*Material provided*:
________________________

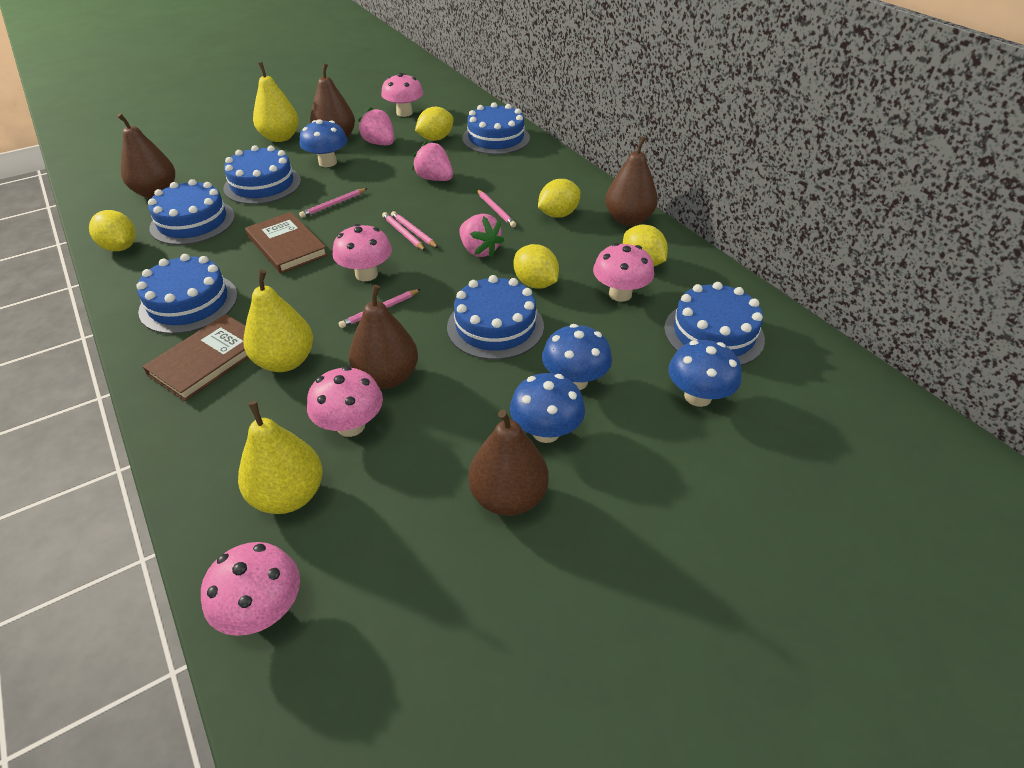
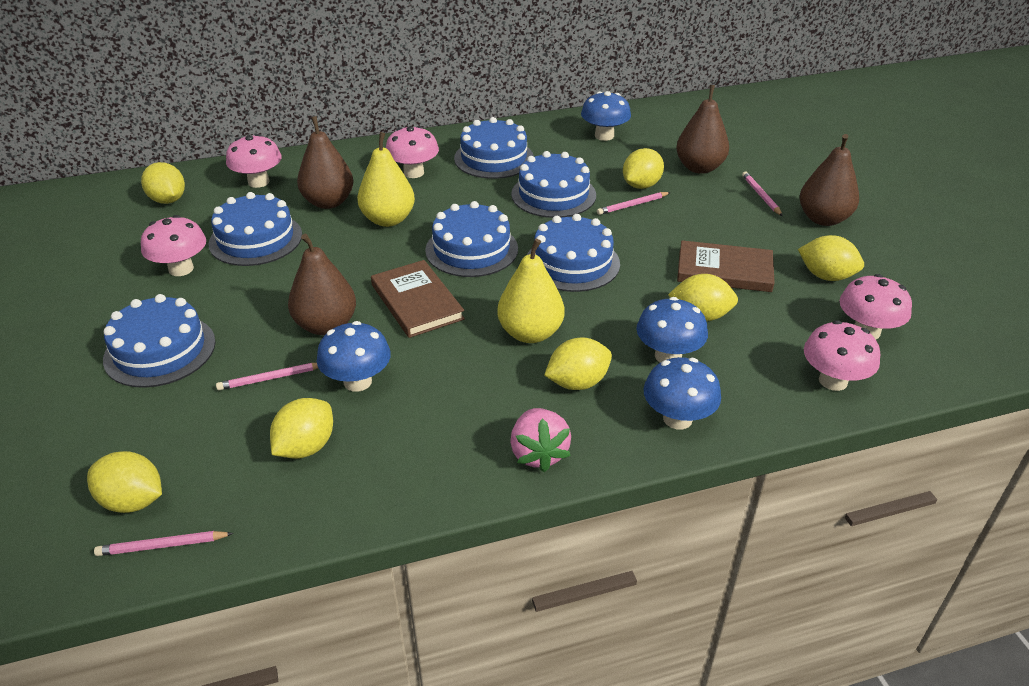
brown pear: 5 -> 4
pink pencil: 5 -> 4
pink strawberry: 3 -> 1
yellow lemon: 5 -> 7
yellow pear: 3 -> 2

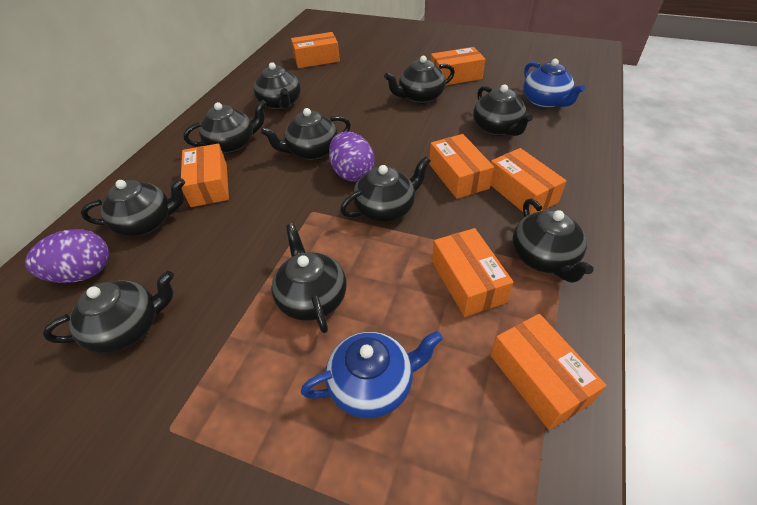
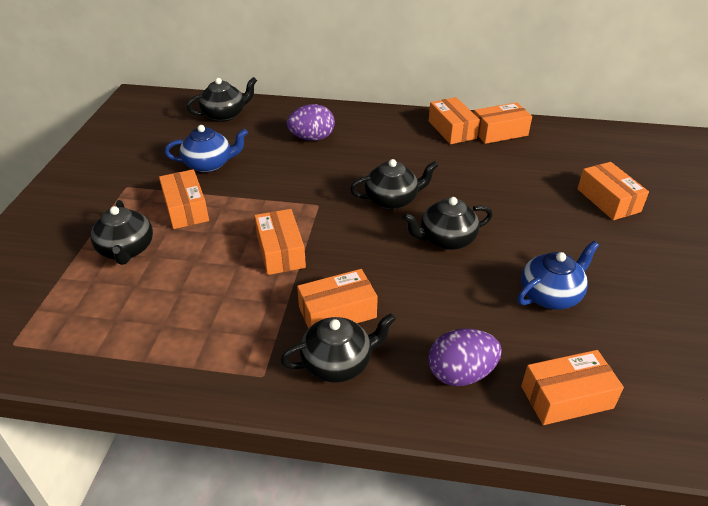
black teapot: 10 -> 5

________________________

*What you will do*:
With the pictures removed, return the listing above in its exact original wording.

*Answer to the exercise*:
brown pear: 5 -> 4
pink pencil: 5 -> 4
pink strawberry: 3 -> 1
yellow lemon: 5 -> 7
yellow pear: 3 -> 2

black teapot: 10 -> 5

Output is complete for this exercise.